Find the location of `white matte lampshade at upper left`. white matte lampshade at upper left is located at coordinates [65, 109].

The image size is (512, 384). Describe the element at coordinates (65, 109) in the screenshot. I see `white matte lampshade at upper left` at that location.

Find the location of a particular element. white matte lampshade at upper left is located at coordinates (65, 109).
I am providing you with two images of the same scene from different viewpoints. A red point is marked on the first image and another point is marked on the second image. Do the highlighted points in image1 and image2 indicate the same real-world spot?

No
--
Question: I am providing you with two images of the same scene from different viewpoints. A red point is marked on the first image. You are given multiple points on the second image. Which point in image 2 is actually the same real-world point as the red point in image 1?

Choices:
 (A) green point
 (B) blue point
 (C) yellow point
---
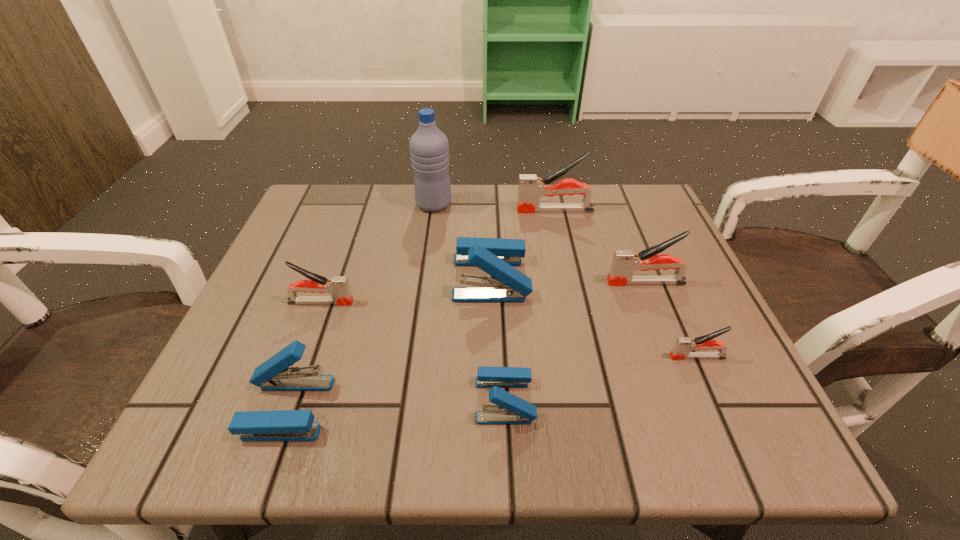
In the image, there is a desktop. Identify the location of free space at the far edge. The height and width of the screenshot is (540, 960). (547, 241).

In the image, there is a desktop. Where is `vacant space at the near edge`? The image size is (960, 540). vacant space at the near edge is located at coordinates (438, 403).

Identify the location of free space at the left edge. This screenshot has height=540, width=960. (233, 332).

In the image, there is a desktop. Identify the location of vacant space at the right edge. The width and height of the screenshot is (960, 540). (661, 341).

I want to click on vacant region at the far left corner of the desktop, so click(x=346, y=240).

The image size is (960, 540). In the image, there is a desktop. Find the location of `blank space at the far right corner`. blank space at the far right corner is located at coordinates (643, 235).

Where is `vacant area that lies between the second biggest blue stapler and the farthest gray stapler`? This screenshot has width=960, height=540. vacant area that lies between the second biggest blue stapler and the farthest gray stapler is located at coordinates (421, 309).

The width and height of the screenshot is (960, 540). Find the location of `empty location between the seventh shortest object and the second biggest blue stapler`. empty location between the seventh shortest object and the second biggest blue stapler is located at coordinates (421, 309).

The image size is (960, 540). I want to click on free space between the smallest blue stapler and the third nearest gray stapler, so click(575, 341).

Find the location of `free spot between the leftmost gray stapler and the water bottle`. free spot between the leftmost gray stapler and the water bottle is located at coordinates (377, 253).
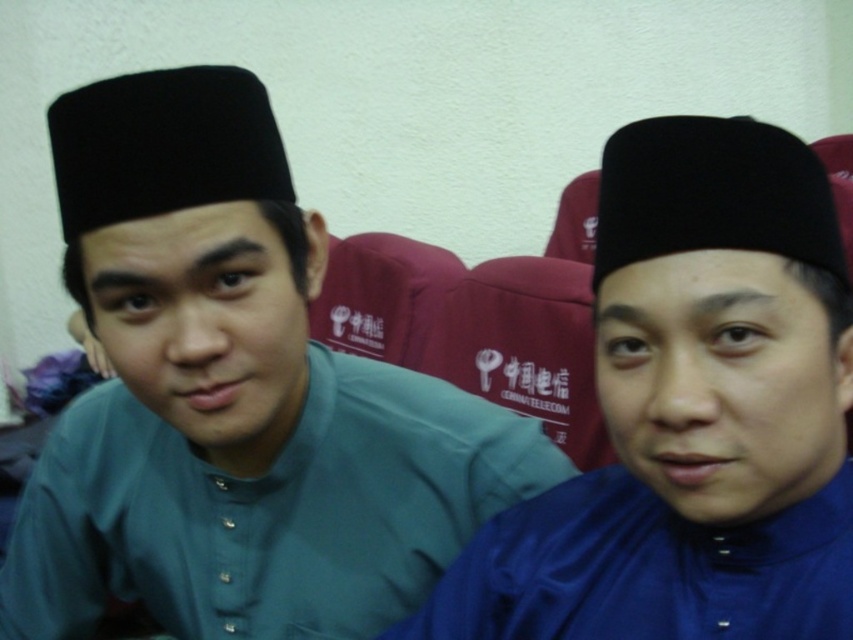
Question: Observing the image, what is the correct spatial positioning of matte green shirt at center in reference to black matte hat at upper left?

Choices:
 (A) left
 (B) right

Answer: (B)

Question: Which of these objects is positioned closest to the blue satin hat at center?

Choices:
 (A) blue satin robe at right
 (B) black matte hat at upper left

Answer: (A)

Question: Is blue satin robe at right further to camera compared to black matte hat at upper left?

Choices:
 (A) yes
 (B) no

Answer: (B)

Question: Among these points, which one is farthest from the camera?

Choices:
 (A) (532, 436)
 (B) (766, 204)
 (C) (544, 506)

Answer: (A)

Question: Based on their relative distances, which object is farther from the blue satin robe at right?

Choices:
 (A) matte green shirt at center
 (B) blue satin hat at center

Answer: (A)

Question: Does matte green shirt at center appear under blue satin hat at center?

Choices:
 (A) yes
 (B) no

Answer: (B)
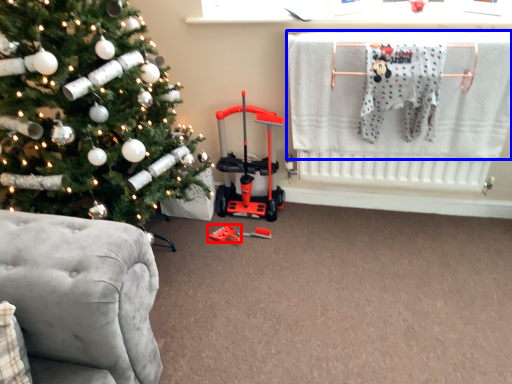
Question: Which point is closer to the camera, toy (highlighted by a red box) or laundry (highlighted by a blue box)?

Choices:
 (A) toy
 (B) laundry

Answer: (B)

What is being asked - Write out the entries again, starting with the line that contains "The image size is (960, 540). In" and going on through the line that contains "Question: Observing the". Swap "stapler" for "hole punch" wherever it appears, change nothing else, and leave the pictures out.

Output for this exercise -
The image size is (960, 540). In the image, there is a desktop. Find the location of `blank space at the far right corner`. blank space at the far right corner is located at coordinates (643, 235).

Where is `vacant area that lies between the second biggest blue hole punch and the farthest gray hole punch`? This screenshot has width=960, height=540. vacant area that lies between the second biggest blue hole punch and the farthest gray hole punch is located at coordinates (421, 309).

The width and height of the screenshot is (960, 540). Find the location of `empty location between the seventh shortest object and the second biggest blue hole punch`. empty location between the seventh shortest object and the second biggest blue hole punch is located at coordinates (421, 309).

The image size is (960, 540). I want to click on free space between the smallest blue hole punch and the third nearest gray hole punch, so click(575, 341).

Find the location of `free spot between the leftmost gray hole punch and the water bottle`. free spot between the leftmost gray hole punch and the water bottle is located at coordinates (377, 253).
Question: Observing the image, what is the correct spatial positioning of matte green shirt at center in reference to black matte hat at upper left?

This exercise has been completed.